Your answer should be the lines below from the one with "The camera went 10 degrees right and 10" to the one with "Someone took away the white", both included, given again exactly and with nothing added.

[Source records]
* * * * * * * * *
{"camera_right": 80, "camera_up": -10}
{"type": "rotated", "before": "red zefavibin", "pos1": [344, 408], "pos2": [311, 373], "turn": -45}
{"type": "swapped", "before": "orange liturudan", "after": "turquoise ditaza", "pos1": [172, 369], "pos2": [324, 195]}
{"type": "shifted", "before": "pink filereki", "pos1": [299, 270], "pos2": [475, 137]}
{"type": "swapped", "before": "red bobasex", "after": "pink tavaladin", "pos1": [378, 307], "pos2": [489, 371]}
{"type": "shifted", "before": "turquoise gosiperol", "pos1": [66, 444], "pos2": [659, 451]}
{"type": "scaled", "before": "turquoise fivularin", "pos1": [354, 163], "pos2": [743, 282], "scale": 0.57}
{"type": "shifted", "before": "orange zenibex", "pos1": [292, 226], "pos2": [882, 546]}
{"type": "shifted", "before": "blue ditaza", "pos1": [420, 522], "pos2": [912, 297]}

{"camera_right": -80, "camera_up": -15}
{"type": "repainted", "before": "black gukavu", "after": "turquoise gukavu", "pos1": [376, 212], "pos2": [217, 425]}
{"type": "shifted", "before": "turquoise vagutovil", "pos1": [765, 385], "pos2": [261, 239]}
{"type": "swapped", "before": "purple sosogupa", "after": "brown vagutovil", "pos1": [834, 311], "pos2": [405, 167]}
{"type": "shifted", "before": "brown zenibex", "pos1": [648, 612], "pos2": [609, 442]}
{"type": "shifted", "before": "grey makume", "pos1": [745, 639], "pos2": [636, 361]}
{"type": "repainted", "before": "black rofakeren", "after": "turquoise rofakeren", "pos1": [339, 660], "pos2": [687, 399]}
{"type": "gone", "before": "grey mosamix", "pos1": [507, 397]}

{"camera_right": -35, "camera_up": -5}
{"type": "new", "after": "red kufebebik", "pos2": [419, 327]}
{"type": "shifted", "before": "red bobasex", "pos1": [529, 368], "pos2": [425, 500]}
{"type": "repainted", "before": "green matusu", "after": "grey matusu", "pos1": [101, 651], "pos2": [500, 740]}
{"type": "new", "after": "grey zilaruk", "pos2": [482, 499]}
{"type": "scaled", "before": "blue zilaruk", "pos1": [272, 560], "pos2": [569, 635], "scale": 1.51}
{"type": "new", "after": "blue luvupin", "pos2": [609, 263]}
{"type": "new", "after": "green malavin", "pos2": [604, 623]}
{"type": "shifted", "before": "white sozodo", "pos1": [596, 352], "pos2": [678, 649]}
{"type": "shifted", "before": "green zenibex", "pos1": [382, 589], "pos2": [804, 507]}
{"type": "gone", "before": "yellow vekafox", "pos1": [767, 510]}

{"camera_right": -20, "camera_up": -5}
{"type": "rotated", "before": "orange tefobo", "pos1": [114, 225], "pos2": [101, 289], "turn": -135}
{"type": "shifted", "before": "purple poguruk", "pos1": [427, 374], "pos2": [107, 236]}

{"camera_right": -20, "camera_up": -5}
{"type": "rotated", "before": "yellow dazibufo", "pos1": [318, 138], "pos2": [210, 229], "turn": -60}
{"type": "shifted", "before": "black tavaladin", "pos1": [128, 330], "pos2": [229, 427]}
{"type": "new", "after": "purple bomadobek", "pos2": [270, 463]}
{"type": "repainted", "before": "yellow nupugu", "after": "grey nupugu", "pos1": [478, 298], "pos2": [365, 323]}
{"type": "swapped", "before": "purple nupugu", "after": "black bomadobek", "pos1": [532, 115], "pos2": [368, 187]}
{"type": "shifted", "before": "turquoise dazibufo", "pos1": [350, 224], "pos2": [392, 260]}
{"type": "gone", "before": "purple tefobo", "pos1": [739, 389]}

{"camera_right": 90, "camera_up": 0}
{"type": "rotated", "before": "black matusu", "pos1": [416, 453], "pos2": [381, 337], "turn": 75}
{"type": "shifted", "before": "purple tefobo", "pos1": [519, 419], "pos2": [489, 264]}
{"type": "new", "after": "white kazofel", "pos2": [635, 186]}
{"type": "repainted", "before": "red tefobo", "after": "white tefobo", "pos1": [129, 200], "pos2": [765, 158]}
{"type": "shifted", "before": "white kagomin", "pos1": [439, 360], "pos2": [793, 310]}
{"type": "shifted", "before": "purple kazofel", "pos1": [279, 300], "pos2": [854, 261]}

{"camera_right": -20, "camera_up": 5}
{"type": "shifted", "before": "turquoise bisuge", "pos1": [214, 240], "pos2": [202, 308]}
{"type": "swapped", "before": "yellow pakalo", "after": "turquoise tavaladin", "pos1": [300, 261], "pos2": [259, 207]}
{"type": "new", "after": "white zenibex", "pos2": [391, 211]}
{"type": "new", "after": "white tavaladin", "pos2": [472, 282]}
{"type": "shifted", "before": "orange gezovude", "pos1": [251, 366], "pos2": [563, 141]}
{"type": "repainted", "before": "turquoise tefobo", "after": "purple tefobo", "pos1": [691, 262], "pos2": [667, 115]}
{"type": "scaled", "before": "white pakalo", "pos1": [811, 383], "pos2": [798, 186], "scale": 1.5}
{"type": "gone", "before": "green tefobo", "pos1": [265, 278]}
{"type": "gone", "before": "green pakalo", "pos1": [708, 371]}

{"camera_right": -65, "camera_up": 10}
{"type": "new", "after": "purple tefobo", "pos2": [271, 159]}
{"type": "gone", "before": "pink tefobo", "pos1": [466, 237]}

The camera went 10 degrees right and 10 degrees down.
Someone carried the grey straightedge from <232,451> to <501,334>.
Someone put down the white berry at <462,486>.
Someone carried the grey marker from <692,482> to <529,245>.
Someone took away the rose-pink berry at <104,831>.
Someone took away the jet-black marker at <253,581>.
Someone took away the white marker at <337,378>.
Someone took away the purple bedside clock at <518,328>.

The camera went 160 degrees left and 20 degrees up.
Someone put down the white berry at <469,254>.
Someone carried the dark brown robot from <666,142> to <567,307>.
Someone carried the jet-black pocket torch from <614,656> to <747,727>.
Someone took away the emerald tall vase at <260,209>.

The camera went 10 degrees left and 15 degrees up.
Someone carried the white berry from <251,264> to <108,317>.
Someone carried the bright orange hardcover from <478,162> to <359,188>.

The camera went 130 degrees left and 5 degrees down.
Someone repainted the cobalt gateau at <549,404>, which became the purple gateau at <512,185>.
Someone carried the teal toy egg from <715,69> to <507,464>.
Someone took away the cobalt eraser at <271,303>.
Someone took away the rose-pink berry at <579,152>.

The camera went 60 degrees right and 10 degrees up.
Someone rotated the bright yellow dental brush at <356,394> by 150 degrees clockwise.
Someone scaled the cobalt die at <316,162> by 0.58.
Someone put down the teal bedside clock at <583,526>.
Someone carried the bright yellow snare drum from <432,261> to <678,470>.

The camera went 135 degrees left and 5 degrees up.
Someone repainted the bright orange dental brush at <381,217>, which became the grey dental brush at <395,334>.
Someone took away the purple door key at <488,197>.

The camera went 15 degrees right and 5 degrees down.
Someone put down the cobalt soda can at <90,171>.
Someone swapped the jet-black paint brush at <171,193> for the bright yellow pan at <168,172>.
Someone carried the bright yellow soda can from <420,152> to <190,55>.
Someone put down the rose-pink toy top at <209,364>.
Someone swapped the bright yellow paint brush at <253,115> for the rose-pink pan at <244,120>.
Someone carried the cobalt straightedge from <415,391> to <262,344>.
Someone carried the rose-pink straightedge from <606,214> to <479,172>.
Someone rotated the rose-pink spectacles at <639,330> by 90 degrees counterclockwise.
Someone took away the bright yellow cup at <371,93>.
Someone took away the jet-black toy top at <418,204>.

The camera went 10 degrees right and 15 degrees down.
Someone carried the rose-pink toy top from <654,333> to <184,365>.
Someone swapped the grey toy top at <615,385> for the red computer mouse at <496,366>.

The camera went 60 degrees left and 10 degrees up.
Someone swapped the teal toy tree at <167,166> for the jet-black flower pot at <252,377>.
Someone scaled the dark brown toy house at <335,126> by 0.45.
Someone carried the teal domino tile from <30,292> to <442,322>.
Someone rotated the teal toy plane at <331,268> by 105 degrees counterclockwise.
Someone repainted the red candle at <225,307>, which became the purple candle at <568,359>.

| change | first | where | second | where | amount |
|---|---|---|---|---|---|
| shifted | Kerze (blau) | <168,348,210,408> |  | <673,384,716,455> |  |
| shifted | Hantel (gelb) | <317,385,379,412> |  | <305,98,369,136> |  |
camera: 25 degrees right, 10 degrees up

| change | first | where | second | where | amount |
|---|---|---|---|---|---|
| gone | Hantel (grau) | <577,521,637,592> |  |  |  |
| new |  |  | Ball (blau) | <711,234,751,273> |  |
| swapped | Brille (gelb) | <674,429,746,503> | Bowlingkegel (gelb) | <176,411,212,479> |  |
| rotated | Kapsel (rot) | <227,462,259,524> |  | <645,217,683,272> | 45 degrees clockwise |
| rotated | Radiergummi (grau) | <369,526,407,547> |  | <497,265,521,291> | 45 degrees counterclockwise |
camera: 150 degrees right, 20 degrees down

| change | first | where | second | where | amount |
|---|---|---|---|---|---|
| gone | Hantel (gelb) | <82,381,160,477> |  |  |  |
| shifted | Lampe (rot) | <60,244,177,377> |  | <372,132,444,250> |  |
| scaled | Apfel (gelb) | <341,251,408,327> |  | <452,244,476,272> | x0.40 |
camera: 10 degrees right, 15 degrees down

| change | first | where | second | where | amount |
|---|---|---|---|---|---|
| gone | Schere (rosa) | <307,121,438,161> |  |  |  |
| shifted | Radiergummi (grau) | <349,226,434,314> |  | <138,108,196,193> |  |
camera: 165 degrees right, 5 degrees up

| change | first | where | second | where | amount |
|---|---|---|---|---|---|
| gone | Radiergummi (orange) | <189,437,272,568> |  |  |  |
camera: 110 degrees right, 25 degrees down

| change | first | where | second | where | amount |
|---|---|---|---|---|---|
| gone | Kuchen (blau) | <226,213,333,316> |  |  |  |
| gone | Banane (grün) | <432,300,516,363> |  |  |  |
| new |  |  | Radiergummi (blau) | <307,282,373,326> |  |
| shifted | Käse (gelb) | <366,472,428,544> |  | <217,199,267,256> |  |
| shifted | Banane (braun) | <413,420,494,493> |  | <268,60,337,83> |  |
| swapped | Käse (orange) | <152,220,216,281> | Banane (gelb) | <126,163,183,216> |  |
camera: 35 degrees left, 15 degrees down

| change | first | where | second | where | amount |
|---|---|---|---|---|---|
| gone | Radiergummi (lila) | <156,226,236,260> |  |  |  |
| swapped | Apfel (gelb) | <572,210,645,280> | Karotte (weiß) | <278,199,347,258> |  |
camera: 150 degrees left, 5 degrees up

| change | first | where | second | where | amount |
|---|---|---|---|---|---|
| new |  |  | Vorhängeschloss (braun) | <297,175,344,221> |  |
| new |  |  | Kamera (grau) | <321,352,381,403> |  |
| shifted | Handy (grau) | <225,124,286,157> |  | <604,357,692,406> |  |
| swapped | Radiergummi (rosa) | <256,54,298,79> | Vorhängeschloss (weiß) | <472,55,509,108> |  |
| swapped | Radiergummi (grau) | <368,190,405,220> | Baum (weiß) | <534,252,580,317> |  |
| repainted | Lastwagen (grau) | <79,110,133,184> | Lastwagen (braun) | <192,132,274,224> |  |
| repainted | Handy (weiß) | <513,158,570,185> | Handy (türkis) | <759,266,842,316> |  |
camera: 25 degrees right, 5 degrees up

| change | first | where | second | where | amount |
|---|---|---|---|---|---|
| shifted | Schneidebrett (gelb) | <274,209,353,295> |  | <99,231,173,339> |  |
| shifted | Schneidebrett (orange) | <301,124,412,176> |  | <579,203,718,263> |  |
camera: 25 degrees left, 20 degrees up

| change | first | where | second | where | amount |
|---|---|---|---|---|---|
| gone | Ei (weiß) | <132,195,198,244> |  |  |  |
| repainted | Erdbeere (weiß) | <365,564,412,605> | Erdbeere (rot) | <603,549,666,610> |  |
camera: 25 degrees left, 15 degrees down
* * * * * * * * *
## WRITTEN ANSWER
The camera went 10 degrees right and 10 degrees down.
Someone carried the grey straightedge from <232,451> to <501,334>.
Someone put down the white berry at <462,486>.
Someone carried the grey marker from <692,482> to <529,245>.
Someone took away the rose-pink berry at <104,831>.
Someone took away the jet-black marker at <253,581>.
Someone took away the white marker at <337,378>.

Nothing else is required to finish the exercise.